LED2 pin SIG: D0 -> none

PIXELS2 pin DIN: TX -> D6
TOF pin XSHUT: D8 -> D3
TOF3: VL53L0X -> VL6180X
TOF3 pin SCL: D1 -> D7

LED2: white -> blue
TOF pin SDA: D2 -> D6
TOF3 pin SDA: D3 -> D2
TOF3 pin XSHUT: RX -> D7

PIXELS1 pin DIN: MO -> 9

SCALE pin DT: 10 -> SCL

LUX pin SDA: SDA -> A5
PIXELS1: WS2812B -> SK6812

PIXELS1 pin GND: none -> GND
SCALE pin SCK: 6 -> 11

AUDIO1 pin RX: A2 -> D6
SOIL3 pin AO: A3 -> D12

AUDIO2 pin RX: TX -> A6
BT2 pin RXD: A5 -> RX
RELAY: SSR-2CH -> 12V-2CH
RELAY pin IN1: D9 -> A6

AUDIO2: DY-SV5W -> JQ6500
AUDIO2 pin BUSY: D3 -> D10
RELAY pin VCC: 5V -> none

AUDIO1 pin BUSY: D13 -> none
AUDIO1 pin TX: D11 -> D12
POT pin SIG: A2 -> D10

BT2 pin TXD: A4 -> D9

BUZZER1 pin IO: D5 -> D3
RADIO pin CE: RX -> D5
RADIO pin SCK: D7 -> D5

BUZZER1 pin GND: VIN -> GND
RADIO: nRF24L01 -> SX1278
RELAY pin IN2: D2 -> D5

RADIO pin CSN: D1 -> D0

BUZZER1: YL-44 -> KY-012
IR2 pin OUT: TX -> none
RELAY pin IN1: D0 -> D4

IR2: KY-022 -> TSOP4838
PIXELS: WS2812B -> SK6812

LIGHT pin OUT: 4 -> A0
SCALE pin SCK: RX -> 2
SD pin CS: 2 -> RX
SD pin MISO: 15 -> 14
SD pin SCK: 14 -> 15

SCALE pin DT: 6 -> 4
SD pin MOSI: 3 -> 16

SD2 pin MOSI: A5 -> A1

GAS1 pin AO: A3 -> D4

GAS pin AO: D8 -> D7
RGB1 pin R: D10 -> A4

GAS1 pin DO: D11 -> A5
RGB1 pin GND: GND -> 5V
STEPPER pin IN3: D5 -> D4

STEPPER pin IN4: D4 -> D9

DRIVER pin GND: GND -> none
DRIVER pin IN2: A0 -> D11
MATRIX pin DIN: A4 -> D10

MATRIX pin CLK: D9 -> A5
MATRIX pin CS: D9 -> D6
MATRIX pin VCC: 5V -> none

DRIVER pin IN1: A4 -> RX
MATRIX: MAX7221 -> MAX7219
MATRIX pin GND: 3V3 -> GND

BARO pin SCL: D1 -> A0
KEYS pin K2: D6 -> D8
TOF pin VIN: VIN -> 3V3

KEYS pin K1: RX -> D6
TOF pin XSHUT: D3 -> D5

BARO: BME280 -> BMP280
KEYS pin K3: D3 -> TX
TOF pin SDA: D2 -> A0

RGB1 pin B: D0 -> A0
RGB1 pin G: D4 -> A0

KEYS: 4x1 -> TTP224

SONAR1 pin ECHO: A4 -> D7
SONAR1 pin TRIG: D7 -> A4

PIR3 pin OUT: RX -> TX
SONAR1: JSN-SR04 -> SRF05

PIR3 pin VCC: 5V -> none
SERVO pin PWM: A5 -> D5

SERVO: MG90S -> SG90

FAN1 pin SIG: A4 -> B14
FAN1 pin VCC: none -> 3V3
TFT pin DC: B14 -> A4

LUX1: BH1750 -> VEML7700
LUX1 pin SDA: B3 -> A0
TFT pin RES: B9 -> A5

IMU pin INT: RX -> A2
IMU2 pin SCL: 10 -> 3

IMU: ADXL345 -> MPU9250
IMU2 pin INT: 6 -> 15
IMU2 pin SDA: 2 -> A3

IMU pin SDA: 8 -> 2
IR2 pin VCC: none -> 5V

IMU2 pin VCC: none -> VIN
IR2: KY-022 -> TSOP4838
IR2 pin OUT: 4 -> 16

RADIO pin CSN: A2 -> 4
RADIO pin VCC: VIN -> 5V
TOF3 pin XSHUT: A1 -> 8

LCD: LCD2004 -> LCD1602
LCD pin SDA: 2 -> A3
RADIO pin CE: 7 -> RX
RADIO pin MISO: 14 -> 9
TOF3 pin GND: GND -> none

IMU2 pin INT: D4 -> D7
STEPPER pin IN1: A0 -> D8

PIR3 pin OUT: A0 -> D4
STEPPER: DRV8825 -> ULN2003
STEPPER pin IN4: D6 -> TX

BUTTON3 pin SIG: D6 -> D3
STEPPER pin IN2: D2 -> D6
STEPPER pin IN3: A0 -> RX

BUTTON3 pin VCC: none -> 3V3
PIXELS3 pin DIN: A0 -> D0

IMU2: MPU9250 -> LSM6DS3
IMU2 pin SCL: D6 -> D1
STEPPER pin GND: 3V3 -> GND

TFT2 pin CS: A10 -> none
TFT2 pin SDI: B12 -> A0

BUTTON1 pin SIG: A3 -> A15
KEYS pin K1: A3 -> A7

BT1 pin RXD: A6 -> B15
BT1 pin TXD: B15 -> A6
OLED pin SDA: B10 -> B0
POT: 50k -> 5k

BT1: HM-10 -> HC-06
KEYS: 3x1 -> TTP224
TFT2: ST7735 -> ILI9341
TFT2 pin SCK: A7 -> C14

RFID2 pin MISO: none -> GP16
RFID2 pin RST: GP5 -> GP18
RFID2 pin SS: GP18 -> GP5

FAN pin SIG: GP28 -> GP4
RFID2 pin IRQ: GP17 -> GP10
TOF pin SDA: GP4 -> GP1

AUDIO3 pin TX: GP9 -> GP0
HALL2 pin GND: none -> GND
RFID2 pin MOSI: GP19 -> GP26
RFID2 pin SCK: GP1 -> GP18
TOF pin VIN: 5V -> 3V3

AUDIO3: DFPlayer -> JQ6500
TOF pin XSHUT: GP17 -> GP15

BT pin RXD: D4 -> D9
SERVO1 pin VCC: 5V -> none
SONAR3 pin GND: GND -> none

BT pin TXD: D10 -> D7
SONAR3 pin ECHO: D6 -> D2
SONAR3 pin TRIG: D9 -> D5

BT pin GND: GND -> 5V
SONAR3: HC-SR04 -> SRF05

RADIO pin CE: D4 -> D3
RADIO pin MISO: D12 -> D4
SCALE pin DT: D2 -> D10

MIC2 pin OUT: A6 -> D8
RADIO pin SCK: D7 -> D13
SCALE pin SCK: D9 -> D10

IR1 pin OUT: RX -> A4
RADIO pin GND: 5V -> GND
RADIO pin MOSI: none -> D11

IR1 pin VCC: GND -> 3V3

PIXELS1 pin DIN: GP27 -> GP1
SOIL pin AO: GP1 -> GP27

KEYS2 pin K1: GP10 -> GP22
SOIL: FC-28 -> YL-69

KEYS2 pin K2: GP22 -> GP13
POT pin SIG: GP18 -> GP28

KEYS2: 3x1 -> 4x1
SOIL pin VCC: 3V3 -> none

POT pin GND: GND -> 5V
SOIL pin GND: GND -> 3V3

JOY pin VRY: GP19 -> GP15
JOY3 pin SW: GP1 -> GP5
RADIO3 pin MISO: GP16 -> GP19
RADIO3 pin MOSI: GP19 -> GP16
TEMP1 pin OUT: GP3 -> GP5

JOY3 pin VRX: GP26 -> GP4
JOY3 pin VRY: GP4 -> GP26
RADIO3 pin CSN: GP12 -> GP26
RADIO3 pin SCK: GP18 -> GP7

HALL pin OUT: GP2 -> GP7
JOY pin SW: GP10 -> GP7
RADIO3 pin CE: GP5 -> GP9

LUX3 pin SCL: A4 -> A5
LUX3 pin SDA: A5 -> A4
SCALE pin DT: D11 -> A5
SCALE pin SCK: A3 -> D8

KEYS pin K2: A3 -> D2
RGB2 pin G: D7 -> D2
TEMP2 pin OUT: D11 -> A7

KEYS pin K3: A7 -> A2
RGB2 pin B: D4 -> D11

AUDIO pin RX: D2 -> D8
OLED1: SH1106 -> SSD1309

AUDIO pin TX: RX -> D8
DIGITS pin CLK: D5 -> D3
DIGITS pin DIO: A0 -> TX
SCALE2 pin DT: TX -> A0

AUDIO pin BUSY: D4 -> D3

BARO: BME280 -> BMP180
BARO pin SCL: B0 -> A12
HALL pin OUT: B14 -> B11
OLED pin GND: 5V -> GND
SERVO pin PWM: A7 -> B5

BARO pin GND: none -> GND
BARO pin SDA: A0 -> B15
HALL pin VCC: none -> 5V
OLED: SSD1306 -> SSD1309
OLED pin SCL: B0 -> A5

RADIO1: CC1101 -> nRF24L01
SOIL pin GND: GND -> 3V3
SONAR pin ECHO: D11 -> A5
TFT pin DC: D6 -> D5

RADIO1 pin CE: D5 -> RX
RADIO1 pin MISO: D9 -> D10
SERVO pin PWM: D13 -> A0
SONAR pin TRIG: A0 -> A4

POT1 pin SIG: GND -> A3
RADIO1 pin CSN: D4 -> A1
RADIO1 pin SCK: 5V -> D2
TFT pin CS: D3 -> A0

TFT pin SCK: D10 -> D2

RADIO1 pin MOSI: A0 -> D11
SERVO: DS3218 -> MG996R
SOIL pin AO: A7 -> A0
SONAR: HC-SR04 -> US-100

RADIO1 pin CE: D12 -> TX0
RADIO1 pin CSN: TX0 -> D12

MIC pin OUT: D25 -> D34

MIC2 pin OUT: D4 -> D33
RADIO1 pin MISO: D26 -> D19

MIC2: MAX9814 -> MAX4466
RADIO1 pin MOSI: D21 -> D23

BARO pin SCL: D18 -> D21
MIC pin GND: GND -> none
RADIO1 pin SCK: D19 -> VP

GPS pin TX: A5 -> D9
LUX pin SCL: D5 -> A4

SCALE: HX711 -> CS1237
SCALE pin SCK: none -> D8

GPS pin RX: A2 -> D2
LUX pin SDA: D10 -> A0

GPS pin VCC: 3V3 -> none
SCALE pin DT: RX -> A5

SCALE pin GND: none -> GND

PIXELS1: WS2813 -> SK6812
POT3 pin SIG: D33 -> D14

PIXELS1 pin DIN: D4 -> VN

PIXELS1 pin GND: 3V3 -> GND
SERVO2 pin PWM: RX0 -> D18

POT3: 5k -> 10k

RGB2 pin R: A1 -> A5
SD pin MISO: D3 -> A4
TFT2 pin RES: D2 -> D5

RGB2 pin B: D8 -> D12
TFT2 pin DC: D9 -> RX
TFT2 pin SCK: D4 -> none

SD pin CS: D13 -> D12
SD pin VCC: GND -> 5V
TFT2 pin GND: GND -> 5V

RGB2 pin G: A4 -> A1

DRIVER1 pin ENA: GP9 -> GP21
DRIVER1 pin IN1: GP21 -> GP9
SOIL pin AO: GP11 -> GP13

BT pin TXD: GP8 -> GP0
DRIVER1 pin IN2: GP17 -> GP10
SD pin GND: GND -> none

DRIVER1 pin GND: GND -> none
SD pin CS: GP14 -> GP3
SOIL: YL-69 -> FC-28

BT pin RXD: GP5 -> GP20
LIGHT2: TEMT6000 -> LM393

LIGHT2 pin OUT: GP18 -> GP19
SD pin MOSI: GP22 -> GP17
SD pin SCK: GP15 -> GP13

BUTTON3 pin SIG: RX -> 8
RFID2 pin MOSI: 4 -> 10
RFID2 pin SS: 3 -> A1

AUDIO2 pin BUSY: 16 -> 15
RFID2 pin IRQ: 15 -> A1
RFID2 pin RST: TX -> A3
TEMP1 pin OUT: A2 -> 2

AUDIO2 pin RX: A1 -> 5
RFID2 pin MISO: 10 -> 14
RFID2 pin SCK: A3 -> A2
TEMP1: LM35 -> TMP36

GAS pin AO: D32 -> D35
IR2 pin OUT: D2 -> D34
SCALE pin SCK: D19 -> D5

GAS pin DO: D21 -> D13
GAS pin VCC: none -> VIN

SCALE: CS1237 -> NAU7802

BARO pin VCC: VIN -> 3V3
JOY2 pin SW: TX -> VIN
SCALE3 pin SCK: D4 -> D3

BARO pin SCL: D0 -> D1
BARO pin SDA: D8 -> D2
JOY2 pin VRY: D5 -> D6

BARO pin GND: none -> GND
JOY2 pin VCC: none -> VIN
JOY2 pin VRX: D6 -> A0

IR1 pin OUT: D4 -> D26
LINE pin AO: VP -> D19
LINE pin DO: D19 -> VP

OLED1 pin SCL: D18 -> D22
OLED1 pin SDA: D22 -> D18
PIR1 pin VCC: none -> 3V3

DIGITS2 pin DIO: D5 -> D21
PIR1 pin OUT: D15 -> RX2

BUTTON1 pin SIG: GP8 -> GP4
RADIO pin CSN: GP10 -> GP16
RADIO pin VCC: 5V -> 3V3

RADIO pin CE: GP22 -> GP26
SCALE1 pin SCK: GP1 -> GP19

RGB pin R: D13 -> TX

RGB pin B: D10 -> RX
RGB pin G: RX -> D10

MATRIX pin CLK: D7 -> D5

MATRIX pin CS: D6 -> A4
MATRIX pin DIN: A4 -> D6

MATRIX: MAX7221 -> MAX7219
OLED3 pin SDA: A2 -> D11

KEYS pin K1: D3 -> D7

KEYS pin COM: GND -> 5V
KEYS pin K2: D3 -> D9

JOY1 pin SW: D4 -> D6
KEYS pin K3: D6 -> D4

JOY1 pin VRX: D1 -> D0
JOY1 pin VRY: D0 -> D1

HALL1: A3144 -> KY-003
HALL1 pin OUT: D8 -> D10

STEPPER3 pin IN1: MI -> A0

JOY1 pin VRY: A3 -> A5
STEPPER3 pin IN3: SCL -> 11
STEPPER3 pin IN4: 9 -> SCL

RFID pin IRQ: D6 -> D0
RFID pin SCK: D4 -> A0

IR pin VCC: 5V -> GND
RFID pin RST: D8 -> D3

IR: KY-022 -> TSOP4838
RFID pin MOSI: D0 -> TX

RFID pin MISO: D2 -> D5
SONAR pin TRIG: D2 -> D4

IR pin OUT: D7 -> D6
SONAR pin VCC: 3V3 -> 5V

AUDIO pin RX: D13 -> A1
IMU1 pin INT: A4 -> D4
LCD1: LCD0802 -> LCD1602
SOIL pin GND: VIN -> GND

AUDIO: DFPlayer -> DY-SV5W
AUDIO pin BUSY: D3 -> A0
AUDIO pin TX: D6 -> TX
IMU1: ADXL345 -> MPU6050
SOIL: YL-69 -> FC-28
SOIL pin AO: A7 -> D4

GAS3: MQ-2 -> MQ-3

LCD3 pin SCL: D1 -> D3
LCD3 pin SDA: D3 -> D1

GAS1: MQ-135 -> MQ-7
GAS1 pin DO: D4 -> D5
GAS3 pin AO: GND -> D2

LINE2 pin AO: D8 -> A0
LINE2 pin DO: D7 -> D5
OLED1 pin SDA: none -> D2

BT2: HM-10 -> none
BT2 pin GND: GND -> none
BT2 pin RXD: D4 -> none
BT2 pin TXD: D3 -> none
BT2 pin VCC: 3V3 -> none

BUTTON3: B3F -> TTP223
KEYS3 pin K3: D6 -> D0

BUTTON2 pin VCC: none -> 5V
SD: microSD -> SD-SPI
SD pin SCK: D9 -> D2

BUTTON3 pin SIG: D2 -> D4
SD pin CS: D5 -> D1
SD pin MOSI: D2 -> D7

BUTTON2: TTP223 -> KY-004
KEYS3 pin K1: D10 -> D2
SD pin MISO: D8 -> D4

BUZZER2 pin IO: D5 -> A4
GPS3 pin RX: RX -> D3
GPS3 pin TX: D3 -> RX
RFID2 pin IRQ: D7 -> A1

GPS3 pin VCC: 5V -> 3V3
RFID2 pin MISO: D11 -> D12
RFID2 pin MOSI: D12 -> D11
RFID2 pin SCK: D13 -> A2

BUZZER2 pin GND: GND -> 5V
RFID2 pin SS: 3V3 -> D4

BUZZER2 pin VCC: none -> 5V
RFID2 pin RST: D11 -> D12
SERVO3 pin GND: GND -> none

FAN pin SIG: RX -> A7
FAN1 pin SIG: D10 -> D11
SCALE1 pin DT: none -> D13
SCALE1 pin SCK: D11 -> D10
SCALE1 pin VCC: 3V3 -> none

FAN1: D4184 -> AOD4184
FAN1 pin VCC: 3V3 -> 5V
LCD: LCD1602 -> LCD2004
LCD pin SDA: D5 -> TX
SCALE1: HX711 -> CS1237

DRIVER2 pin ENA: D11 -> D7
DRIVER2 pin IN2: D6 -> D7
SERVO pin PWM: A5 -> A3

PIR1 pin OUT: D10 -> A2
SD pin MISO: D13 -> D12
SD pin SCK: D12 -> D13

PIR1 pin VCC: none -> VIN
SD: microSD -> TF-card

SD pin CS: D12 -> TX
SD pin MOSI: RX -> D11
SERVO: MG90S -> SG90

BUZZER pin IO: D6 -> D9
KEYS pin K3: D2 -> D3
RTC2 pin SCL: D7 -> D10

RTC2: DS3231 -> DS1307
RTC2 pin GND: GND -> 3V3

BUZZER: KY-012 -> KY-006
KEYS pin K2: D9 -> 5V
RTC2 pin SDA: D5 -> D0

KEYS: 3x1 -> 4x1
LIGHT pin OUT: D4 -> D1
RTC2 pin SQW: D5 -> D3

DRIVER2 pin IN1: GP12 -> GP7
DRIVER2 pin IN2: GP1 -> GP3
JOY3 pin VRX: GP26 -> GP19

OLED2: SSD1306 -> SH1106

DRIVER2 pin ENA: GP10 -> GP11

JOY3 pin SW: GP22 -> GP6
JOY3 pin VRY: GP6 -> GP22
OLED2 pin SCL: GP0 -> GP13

> [Task directions]
Your answer must consist solely of the lines above between the line holding "TFT pin CS: D3 -> A0" and the line holding "BARO pin SCL: D18 -> D21", inclusive, copied exactly.

> [Finished exercise]
TFT pin CS: D3 -> A0

TFT pin SCK: D10 -> D2

RADIO1 pin MOSI: A0 -> D11
SERVO: DS3218 -> MG996R
SOIL pin AO: A7 -> A0
SONAR: HC-SR04 -> US-100

RADIO1 pin CE: D12 -> TX0
RADIO1 pin CSN: TX0 -> D12

MIC pin OUT: D25 -> D34

MIC2 pin OUT: D4 -> D33
RADIO1 pin MISO: D26 -> D19

MIC2: MAX9814 -> MAX4466
RADIO1 pin MOSI: D21 -> D23

BARO pin SCL: D18 -> D21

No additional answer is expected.